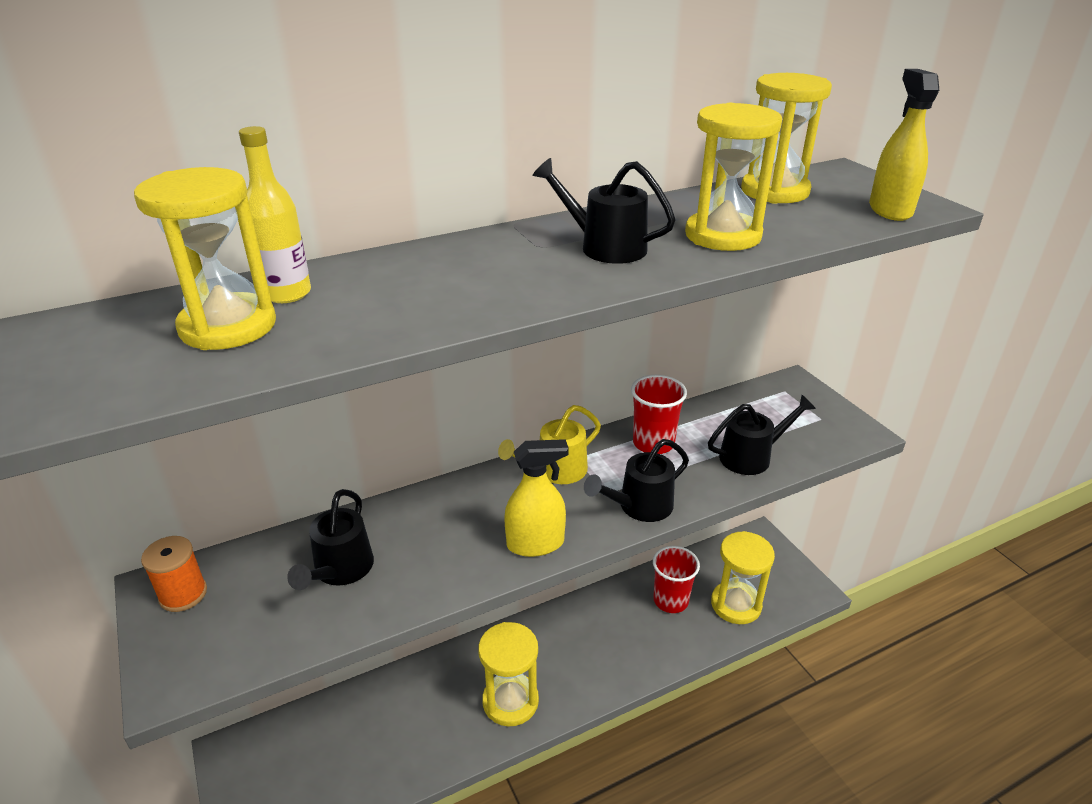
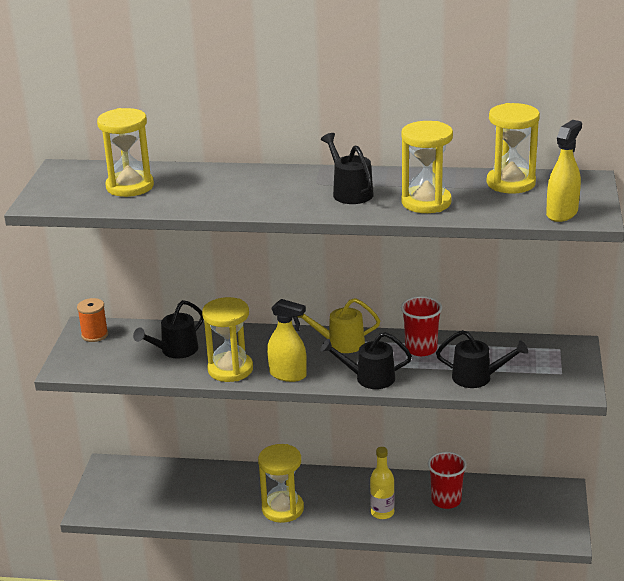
camera: 35 degrees right, 5 degrees down
(287, 294) = (168, 177): yellow bottle -> yellow bottle (382, 512)
(736, 604) = (493, 521): yellow hourglass -> yellow hourglass (230, 369)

#### [Exercise]
Please output the material as written, apart from the images.

#### [Exercise output]
camera: 35 degrees right, 5 degrees down
(287, 294) = (168, 177): yellow bottle -> yellow bottle (382, 512)
(736, 604) = (493, 521): yellow hourglass -> yellow hourglass (230, 369)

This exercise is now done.